##### Given information #####
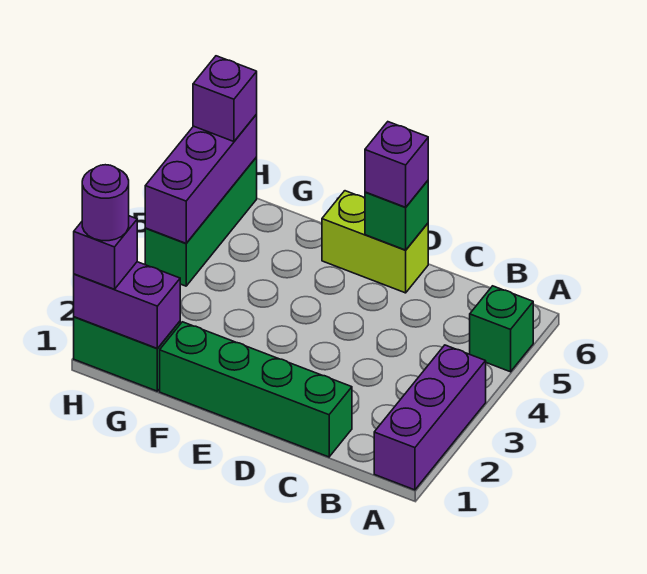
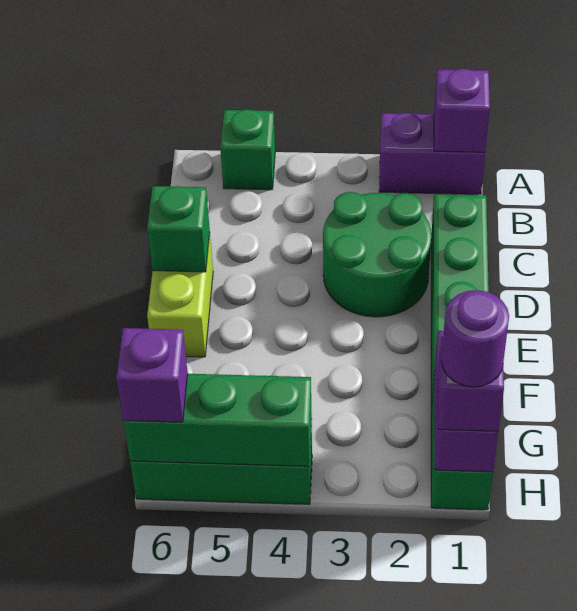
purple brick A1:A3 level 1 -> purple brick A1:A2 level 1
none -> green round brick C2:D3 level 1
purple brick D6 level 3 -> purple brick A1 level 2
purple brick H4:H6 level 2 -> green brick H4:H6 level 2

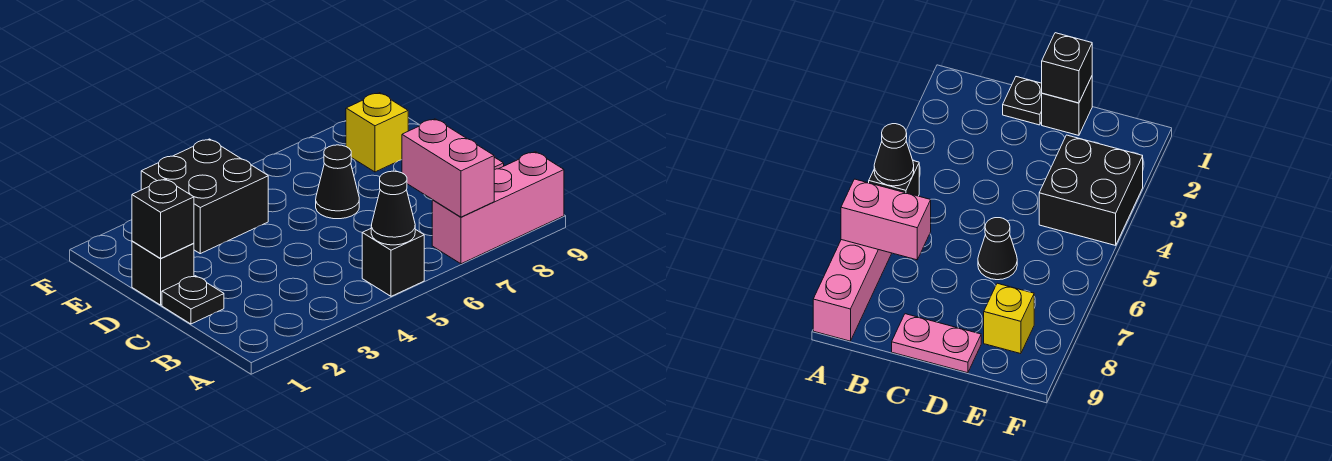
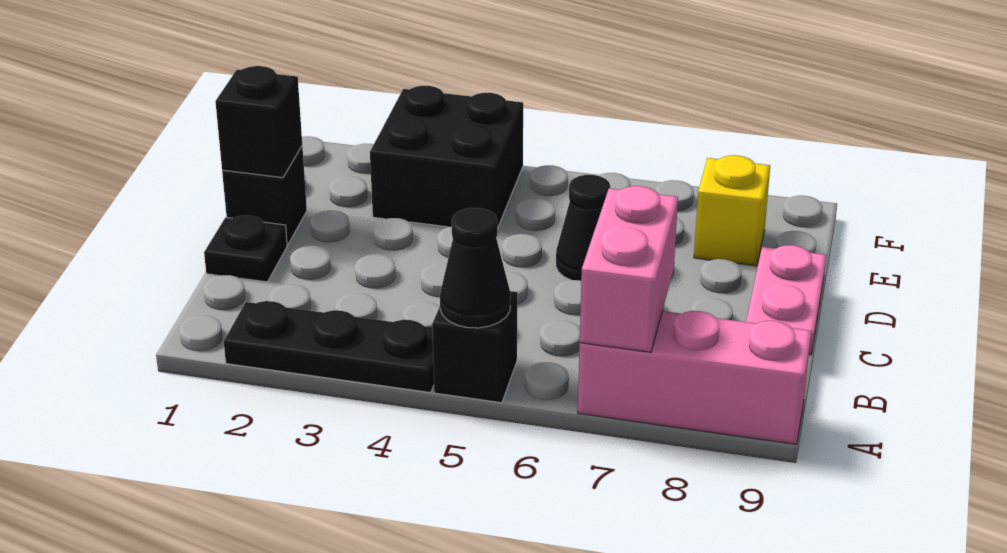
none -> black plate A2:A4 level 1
#####
##### Given information #####
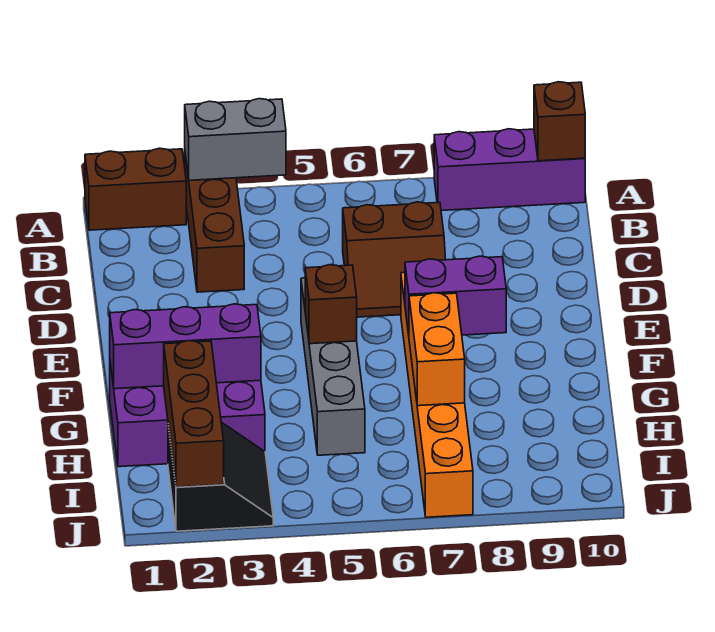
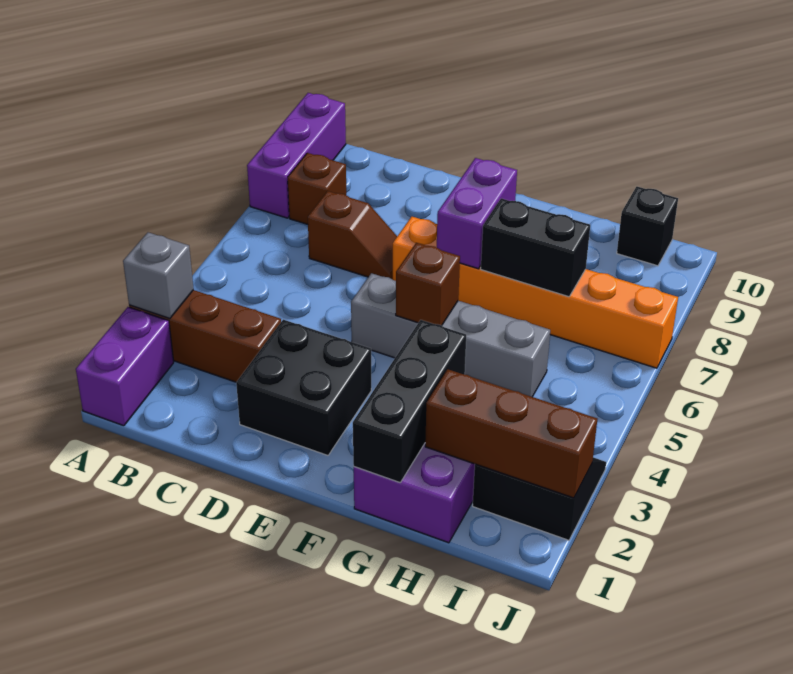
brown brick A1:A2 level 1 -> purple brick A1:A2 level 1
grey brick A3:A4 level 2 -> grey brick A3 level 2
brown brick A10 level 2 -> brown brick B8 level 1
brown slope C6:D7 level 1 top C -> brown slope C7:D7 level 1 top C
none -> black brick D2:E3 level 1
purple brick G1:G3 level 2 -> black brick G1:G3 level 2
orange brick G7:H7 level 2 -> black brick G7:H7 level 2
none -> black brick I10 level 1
#####
■ What to work on:
Would you print exactly and only the lines of the material above that run from the line with "purple brick G1:G3" through the line with "none -> black brick I10 level 1", both included?

■ Output of the exercise:
purple brick G1:G3 level 2 -> black brick G1:G3 level 2
orange brick G7:H7 level 2 -> black brick G7:H7 level 2
none -> black brick I10 level 1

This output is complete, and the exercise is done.